§ PROBLEM TO SOLVE
Write out each entry once more so that it matches the original exactly.

= Beginning of Section =

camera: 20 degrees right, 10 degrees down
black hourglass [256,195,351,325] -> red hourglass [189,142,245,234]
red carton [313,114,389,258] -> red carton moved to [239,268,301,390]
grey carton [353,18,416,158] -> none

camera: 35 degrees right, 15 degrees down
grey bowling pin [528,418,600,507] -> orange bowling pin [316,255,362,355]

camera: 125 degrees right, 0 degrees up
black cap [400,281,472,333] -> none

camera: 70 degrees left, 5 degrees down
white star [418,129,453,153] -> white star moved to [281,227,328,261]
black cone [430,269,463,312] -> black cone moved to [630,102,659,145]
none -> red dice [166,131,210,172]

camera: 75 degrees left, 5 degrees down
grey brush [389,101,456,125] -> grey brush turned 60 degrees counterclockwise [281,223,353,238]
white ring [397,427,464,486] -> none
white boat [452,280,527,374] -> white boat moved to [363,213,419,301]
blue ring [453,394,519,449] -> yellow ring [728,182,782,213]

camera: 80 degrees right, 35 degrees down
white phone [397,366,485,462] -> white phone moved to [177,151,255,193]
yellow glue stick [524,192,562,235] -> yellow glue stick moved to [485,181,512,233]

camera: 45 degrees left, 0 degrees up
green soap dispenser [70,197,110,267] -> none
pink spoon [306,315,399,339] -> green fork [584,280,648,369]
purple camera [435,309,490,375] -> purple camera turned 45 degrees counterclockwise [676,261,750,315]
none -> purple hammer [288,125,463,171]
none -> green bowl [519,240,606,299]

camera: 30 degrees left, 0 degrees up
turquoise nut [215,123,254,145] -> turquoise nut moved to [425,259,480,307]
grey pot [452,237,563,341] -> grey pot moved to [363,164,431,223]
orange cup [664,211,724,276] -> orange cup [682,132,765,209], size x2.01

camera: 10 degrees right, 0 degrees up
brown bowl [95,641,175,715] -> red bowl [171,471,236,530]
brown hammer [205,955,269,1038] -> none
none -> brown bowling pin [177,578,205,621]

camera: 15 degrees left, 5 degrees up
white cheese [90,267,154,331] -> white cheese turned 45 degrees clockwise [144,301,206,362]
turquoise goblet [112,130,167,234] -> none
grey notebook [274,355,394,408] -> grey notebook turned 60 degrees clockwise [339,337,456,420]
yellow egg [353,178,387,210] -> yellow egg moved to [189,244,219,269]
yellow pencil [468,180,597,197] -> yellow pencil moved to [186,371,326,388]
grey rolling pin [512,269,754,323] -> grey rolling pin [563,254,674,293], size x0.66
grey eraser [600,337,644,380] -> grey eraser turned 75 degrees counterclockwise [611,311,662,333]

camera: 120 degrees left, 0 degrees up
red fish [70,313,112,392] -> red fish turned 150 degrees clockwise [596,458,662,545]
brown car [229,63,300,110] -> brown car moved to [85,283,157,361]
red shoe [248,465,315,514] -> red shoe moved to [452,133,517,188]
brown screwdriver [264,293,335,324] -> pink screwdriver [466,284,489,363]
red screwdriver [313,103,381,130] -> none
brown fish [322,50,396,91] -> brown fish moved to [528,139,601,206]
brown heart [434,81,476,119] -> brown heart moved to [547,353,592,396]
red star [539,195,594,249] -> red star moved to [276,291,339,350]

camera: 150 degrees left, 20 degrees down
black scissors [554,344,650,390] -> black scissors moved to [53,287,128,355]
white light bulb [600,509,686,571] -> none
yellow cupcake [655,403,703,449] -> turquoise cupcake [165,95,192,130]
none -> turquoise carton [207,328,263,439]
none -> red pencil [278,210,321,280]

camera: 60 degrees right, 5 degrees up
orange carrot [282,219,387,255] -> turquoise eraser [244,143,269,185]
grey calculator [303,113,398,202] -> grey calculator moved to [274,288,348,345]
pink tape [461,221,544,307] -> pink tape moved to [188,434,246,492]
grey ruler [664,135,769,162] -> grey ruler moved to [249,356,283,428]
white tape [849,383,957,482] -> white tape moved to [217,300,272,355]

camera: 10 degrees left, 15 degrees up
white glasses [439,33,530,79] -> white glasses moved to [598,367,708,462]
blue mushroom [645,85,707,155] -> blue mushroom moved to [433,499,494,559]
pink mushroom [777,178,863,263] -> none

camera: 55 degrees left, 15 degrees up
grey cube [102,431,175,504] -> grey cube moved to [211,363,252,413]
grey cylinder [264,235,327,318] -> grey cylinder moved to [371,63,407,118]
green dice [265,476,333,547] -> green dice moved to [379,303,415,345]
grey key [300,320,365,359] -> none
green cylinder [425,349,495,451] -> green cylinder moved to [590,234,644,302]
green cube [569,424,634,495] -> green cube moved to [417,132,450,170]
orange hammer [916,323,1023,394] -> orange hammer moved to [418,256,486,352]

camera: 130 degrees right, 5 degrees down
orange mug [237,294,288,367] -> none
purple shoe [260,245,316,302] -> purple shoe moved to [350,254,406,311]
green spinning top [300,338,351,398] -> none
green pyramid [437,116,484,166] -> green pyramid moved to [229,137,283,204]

= End of Section =

§ WRITTEN REPLY
camera: 20 degrees right, 10 degrees down
black hourglass [256,195,351,325] -> red hourglass [189,142,245,234]
red carton [313,114,389,258] -> red carton moved to [239,268,301,390]
grey carton [353,18,416,158] -> none

camera: 35 degrees right, 15 degrees down
grey bowling pin [528,418,600,507] -> orange bowling pin [316,255,362,355]

camera: 125 degrees right, 0 degrees up
black cap [400,281,472,333] -> none

camera: 70 degrees left, 5 degrees down
white star [418,129,453,153] -> white star moved to [281,227,328,261]
black cone [430,269,463,312] -> black cone moved to [630,102,659,145]
none -> red dice [166,131,210,172]

camera: 75 degrees left, 5 degrees down
grey brush [389,101,456,125] -> grey brush turned 60 degrees counterclockwise [281,223,353,238]
white ring [397,427,464,486] -> none
white boat [452,280,527,374] -> white boat moved to [363,213,419,301]
blue ring [453,394,519,449] -> yellow ring [728,182,782,213]

camera: 80 degrees right, 35 degrees down
white phone [397,366,485,462] -> white phone moved to [177,151,255,193]
yellow glue stick [524,192,562,235] -> yellow glue stick moved to [485,181,512,233]

camera: 45 degrees left, 0 degrees up
green soap dispenser [70,197,110,267] -> none
pink spoon [306,315,399,339] -> green fork [584,280,648,369]
purple camera [435,309,490,375] -> purple camera turned 45 degrees counterclockwise [676,261,750,315]
none -> purple hammer [288,125,463,171]
none -> green bowl [519,240,606,299]

camera: 30 degrees left, 0 degrees up
turquoise nut [215,123,254,145] -> turquoise nut moved to [425,259,480,307]
grey pot [452,237,563,341] -> grey pot moved to [363,164,431,223]
orange cup [664,211,724,276] -> orange cup [682,132,765,209], size x2.01

camera: 10 degrees right, 0 degrees up
brown bowl [95,641,175,715] -> red bowl [171,471,236,530]
brown hammer [205,955,269,1038] -> none
none -> brown bowling pin [177,578,205,621]

camera: 15 degrees left, 5 degrees up
white cheese [90,267,154,331] -> white cheese turned 45 degrees clockwise [144,301,206,362]
turquoise goblet [112,130,167,234] -> none
grey notebook [274,355,394,408] -> grey notebook turned 60 degrees clockwise [339,337,456,420]
yellow egg [353,178,387,210] -> yellow egg moved to [189,244,219,269]
yellow pencil [468,180,597,197] -> yellow pencil moved to [186,371,326,388]
grey rolling pin [512,269,754,323] -> grey rolling pin [563,254,674,293], size x0.66
grey eraser [600,337,644,380] -> grey eraser turned 75 degrees counterclockwise [611,311,662,333]

camera: 120 degrees left, 0 degrees up
red fish [70,313,112,392] -> red fish turned 150 degrees clockwise [596,458,662,545]
brown car [229,63,300,110] -> brown car moved to [85,283,157,361]
red shoe [248,465,315,514] -> red shoe moved to [452,133,517,188]
brown screwdriver [264,293,335,324] -> pink screwdriver [466,284,489,363]
red screwdriver [313,103,381,130] -> none
brown fish [322,50,396,91] -> brown fish moved to [528,139,601,206]
brown heart [434,81,476,119] -> brown heart moved to [547,353,592,396]
red star [539,195,594,249] -> red star moved to [276,291,339,350]

camera: 150 degrees left, 20 degrees down
black scissors [554,344,650,390] -> black scissors moved to [53,287,128,355]
white light bulb [600,509,686,571] -> none
yellow cupcake [655,403,703,449] -> turquoise cupcake [165,95,192,130]
none -> turquoise carton [207,328,263,439]
none -> red pencil [278,210,321,280]

camera: 60 degrees right, 5 degrees up
orange carrot [282,219,387,255] -> turquoise eraser [244,143,269,185]
grey calculator [303,113,398,202] -> grey calculator moved to [274,288,348,345]
pink tape [461,221,544,307] -> pink tape moved to [188,434,246,492]
grey ruler [664,135,769,162] -> grey ruler moved to [249,356,283,428]
white tape [849,383,957,482] -> white tape moved to [217,300,272,355]

camera: 10 degrees left, 15 degrees up
white glasses [439,33,530,79] -> white glasses moved to [598,367,708,462]
blue mushroom [645,85,707,155] -> blue mushroom moved to [433,499,494,559]
pink mushroom [777,178,863,263] -> none

camera: 55 degrees left, 15 degrees up
grey cube [102,431,175,504] -> grey cube moved to [211,363,252,413]
grey cylinder [264,235,327,318] -> grey cylinder moved to [371,63,407,118]
green dice [265,476,333,547] -> green dice moved to [379,303,415,345]
grey key [300,320,365,359] -> none
green cylinder [425,349,495,451] -> green cylinder moved to [590,234,644,302]
green cube [569,424,634,495] -> green cube moved to [417,132,450,170]
orange hammer [916,323,1023,394] -> orange hammer moved to [418,256,486,352]

camera: 130 degrees right, 5 degrees down
orange mug [237,294,288,367] -> none
purple shoe [260,245,316,302] -> purple shoe moved to [350,254,406,311]
green spinning top [300,338,351,398] -> none
green pyramid [437,116,484,166] -> green pyramid moved to [229,137,283,204]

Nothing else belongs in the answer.